To do -> Among these records, tally each line with the word "white"; the answer is that number alone.

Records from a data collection
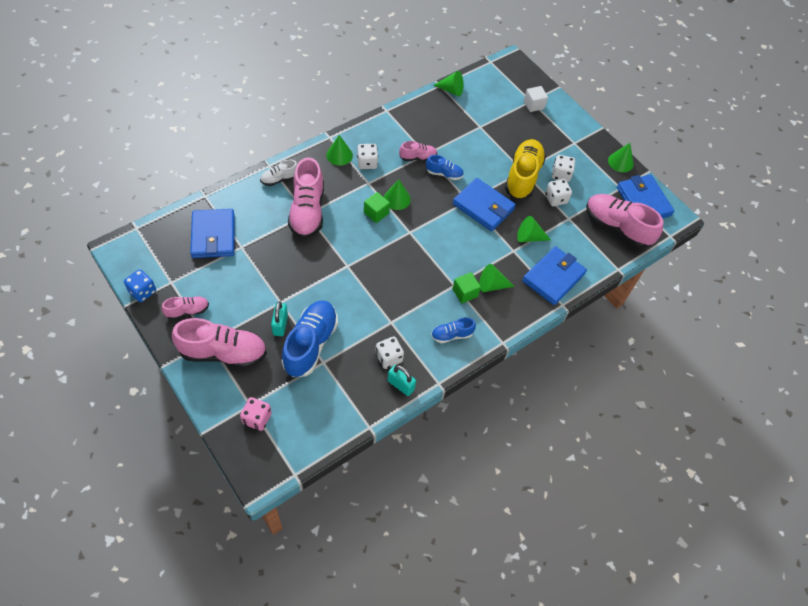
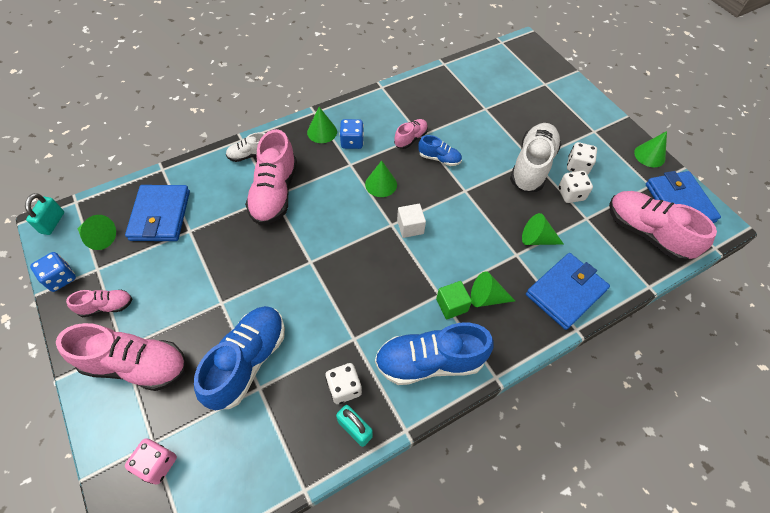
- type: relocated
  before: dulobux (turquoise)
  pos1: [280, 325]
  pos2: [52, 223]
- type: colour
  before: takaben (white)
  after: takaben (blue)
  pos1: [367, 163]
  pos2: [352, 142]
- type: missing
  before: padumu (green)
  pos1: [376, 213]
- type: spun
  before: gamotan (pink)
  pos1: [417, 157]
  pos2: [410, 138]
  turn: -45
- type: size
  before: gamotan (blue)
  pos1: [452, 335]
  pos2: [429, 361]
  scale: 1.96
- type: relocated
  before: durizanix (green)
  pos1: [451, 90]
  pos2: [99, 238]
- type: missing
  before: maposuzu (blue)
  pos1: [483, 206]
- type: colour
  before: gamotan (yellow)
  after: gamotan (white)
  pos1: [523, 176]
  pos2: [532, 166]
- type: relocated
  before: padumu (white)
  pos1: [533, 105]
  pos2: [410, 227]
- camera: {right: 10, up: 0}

Exercise answer -> 3